## [DIRECTIVE]
Please transcribe the data that follows exactly as given, leaving out every picture.

## [DATA SHOWN]

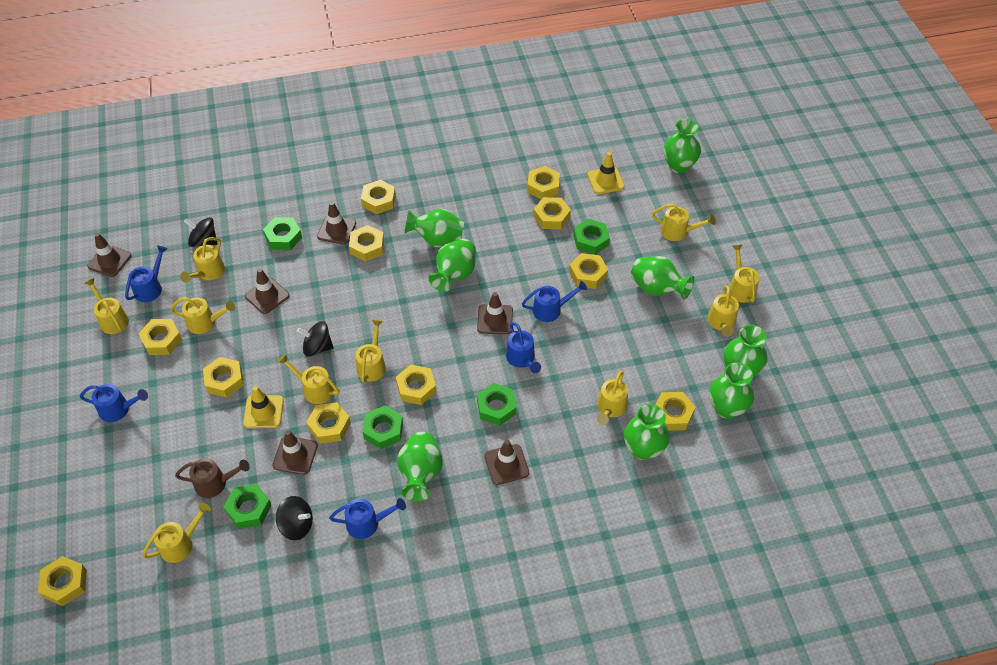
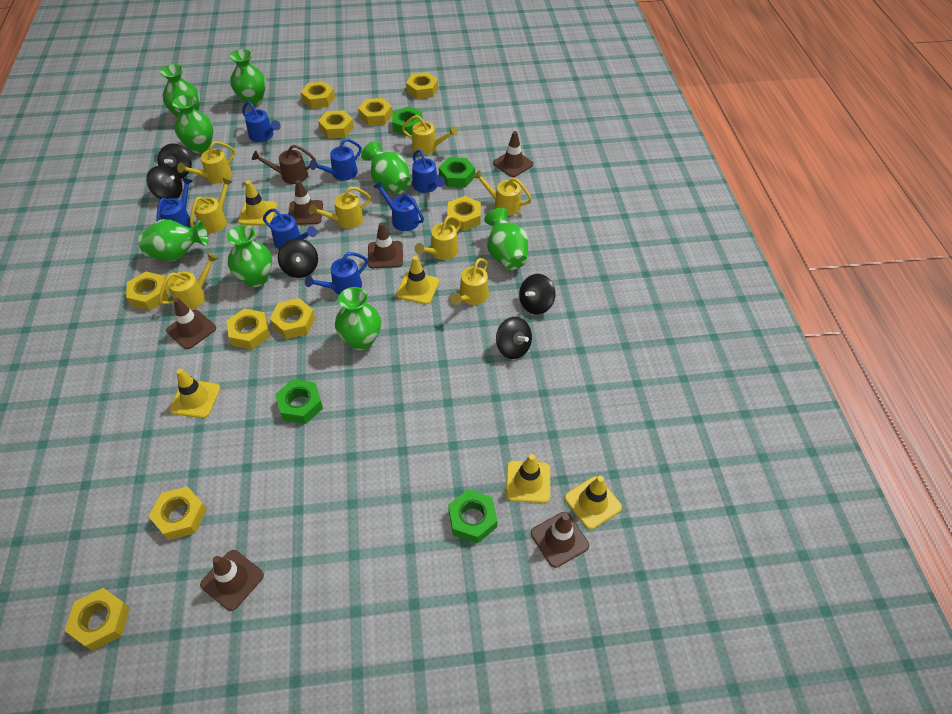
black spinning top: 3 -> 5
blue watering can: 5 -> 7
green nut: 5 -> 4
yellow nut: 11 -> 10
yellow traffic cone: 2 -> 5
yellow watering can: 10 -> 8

## [EXERCISE OUTPUT]
black spinning top: 3 -> 5
blue watering can: 5 -> 7
green nut: 5 -> 4
yellow nut: 11 -> 10
yellow traffic cone: 2 -> 5
yellow watering can: 10 -> 8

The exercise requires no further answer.